#### Material shown
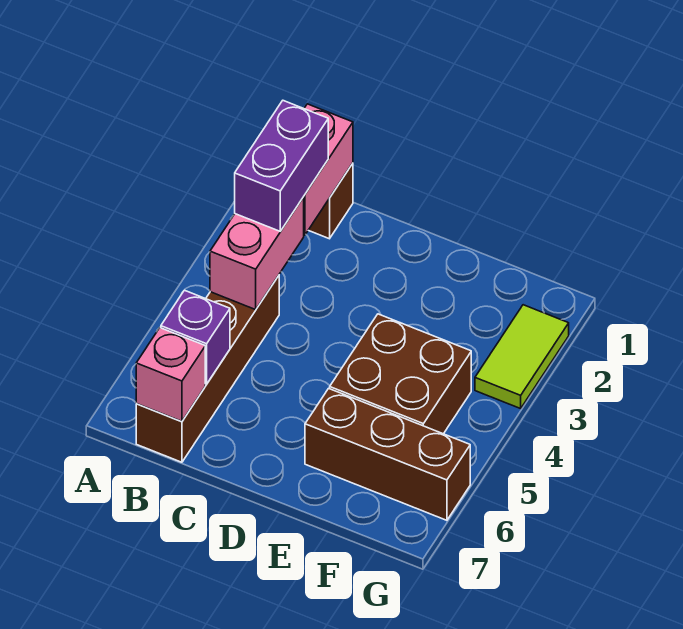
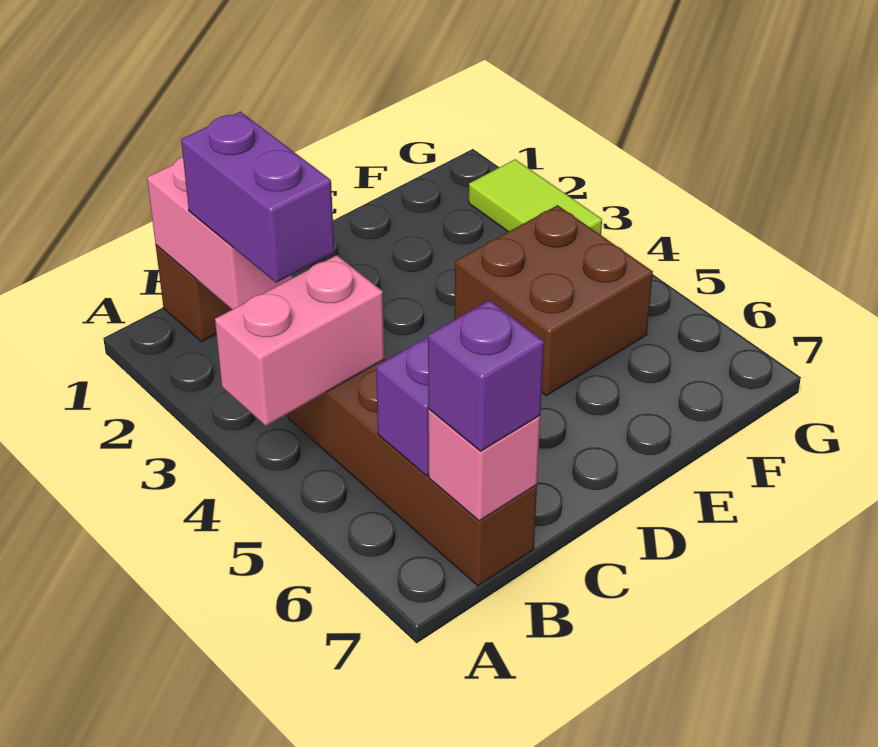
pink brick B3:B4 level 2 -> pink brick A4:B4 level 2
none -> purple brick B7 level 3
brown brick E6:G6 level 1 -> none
########
#### Material shown
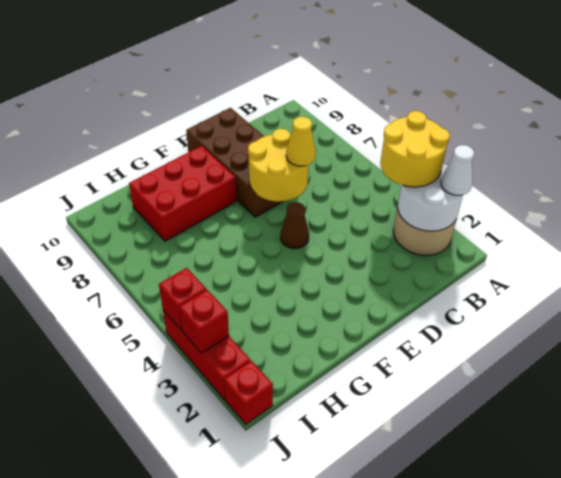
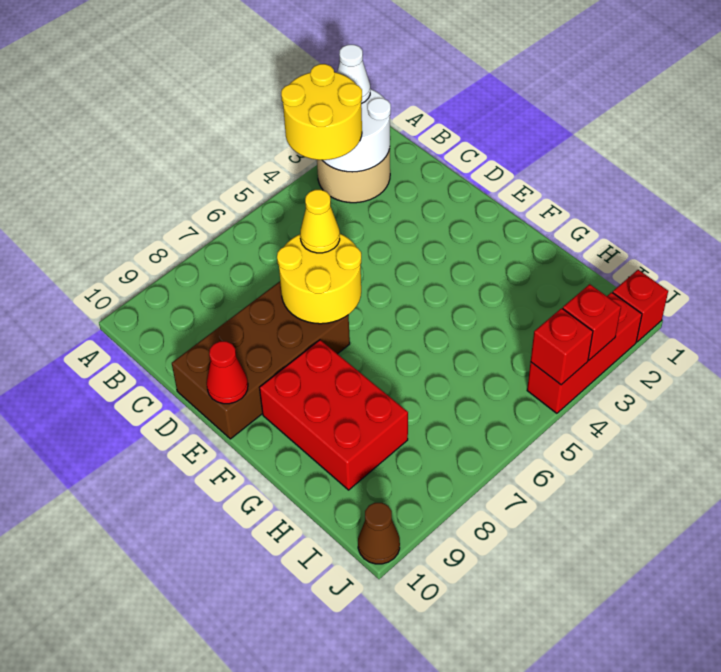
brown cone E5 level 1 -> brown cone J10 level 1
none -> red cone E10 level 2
########
#### Material shown
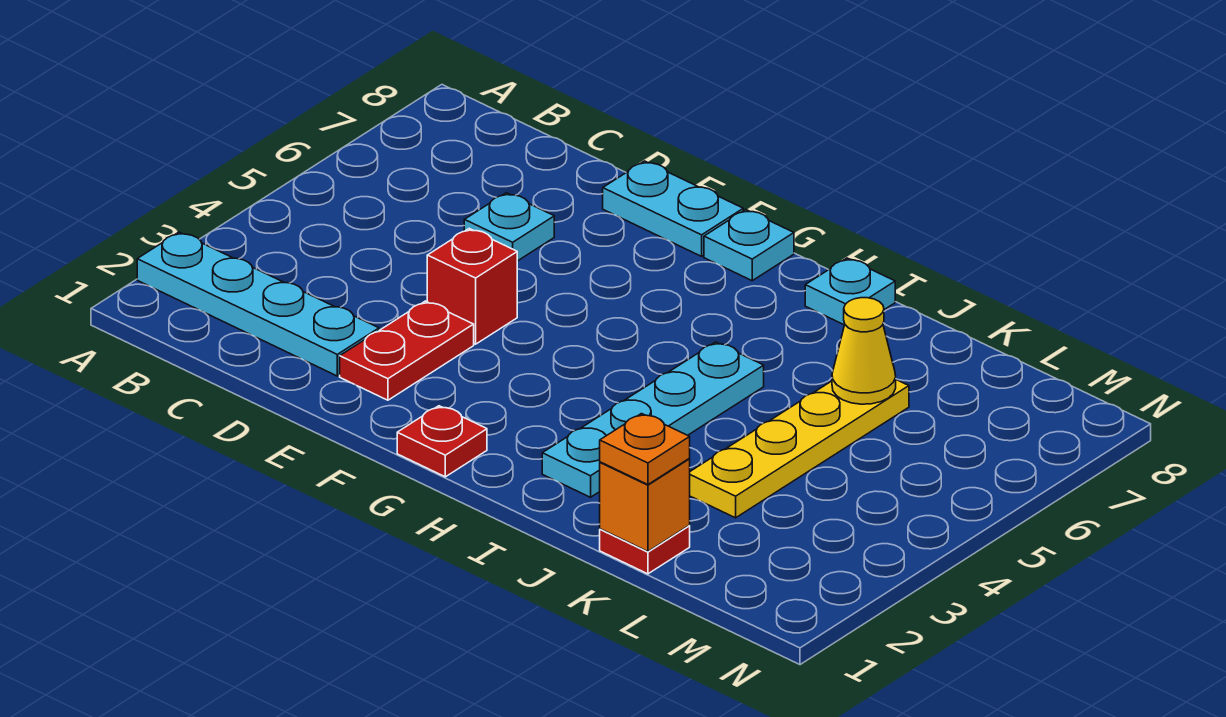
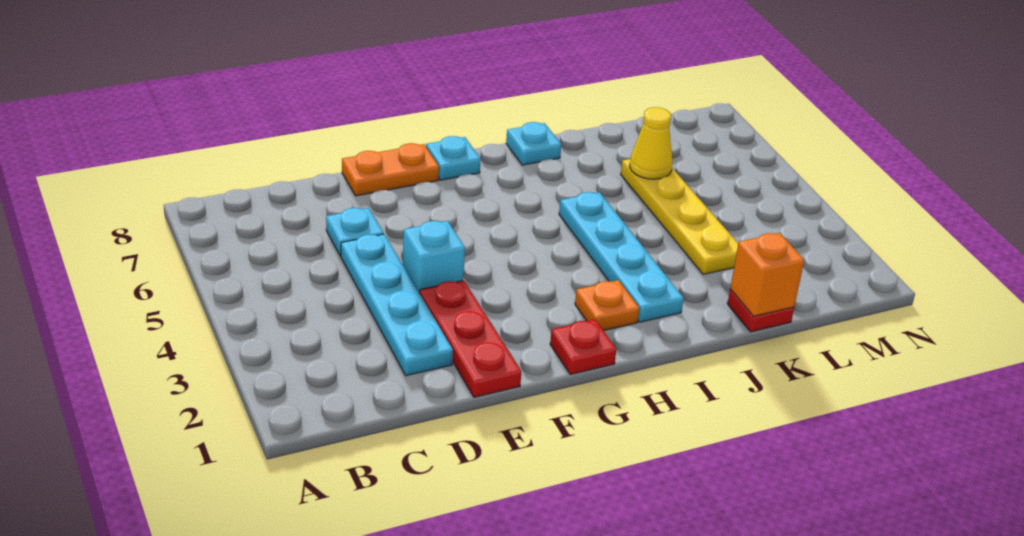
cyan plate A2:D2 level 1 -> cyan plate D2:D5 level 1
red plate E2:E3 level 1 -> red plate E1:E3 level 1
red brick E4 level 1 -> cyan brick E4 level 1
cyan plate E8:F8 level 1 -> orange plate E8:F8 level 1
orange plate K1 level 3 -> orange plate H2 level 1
########
> [Exercise directions] Of the entries listed above, reproduce only the lines starting at the line containing "pink brick B3:B4" and ending at the line containing "brown brick E6:G6 level 1 -> none". Include both, exactly as they stand.

> [Completed task]
pink brick B3:B4 level 2 -> pink brick A4:B4 level 2
none -> purple brick B7 level 3
brown brick E6:G6 level 1 -> none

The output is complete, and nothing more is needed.